● Work order
Go through the material and pull out every line with the string "yellow" in it.

[[ Extracted information, beginning ]]

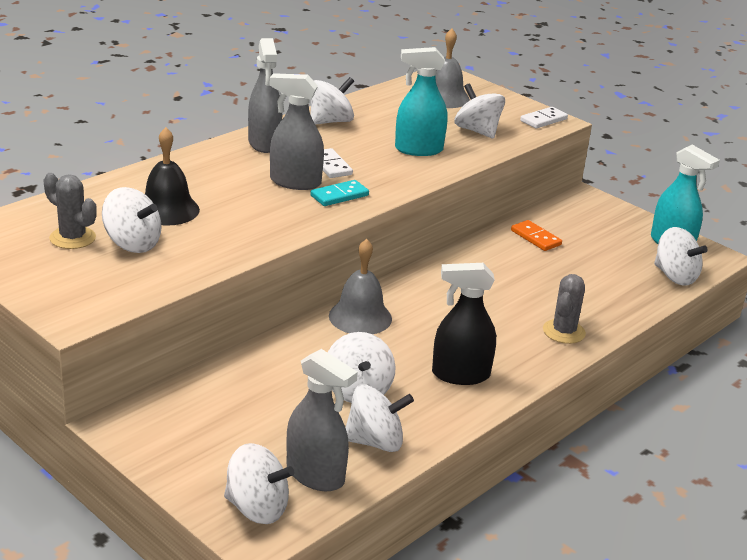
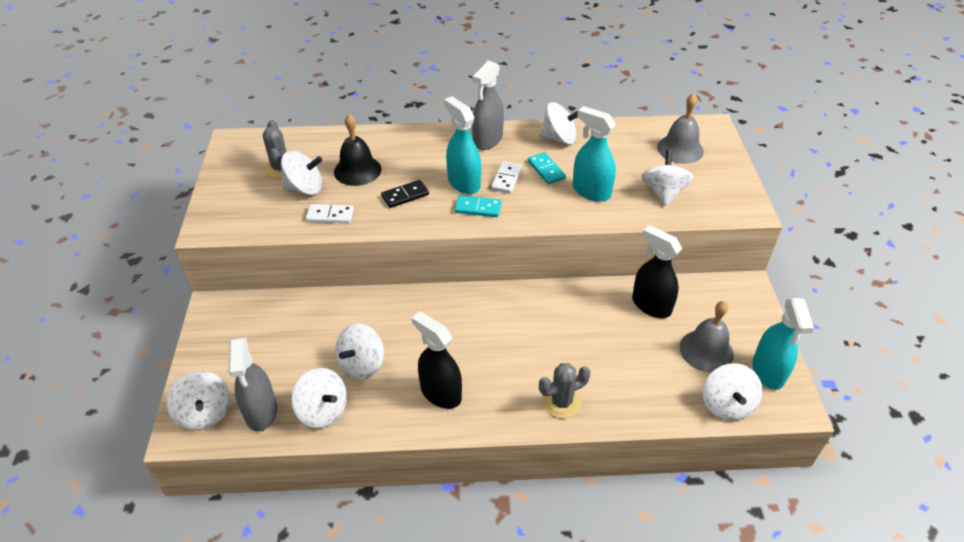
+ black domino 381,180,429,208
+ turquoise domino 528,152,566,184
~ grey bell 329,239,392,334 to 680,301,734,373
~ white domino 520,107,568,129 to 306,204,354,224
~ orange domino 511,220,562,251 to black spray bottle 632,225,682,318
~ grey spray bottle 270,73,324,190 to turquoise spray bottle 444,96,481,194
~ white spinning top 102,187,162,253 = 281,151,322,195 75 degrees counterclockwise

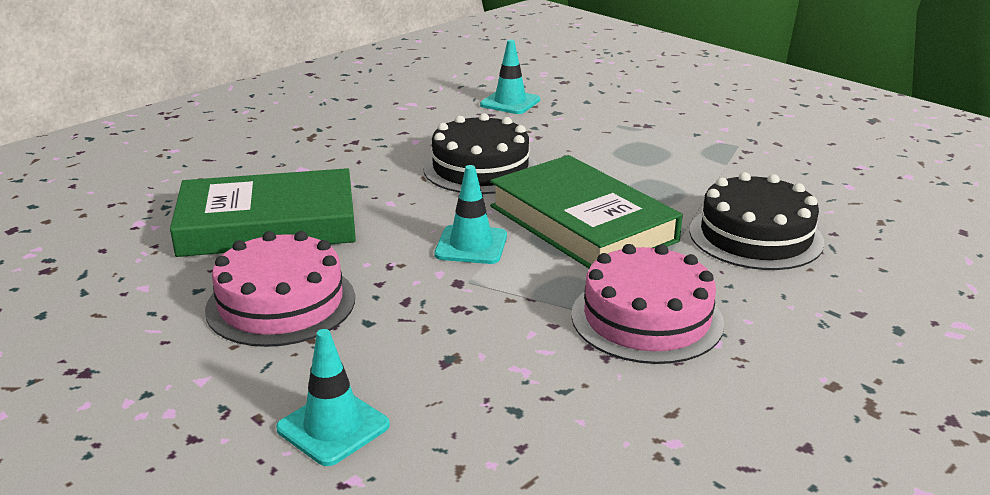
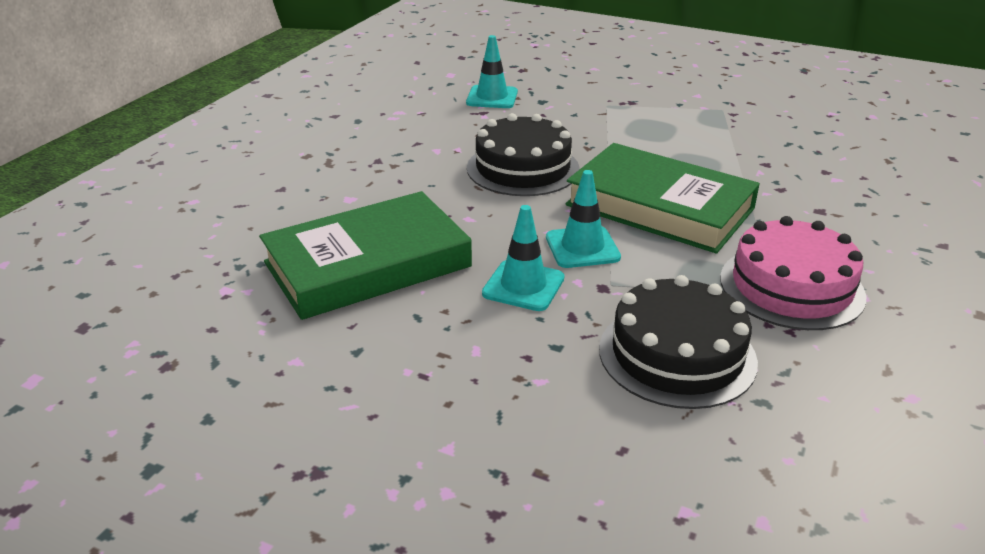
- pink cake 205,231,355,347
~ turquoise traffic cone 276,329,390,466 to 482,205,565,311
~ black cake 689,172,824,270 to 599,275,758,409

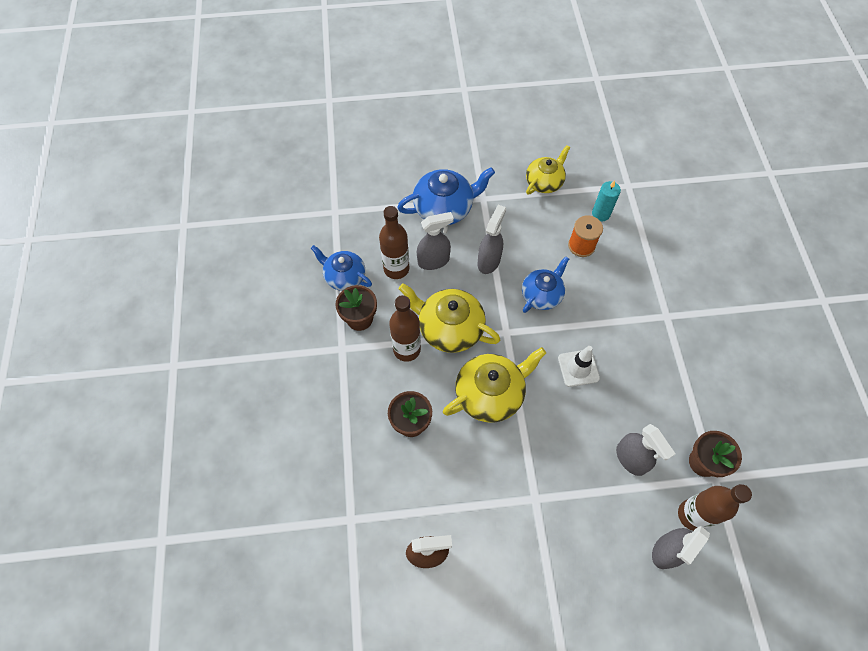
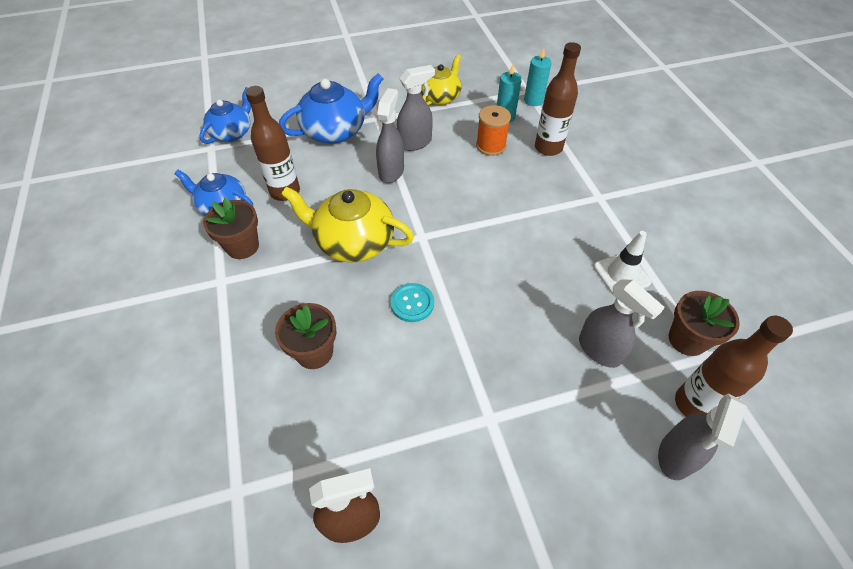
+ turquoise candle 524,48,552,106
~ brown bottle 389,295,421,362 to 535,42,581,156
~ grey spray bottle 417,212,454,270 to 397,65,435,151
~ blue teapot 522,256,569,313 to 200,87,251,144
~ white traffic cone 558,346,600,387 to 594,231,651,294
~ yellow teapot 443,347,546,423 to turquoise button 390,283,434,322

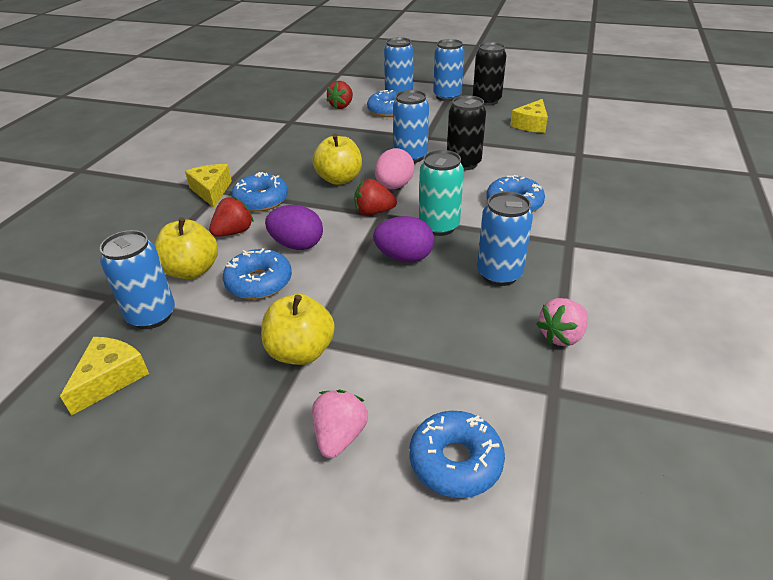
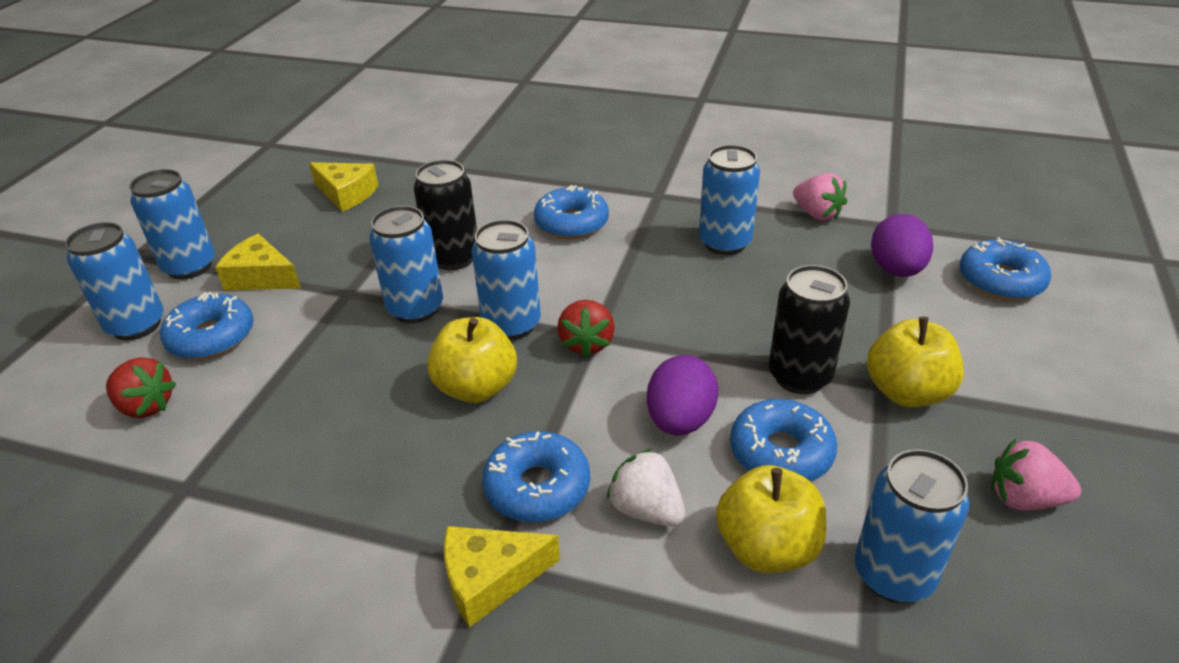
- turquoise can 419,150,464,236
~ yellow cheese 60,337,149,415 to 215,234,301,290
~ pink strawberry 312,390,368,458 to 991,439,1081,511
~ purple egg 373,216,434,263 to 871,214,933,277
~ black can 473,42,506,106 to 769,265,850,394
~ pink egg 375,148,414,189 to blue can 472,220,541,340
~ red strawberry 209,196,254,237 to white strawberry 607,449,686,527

[[ Extracted information, end ]]

● Exercise response
~ yellow teapot 443,347,546,423 to turquoise button 390,283,434,322
~ yellow cheese 60,337,149,415 to 215,234,301,290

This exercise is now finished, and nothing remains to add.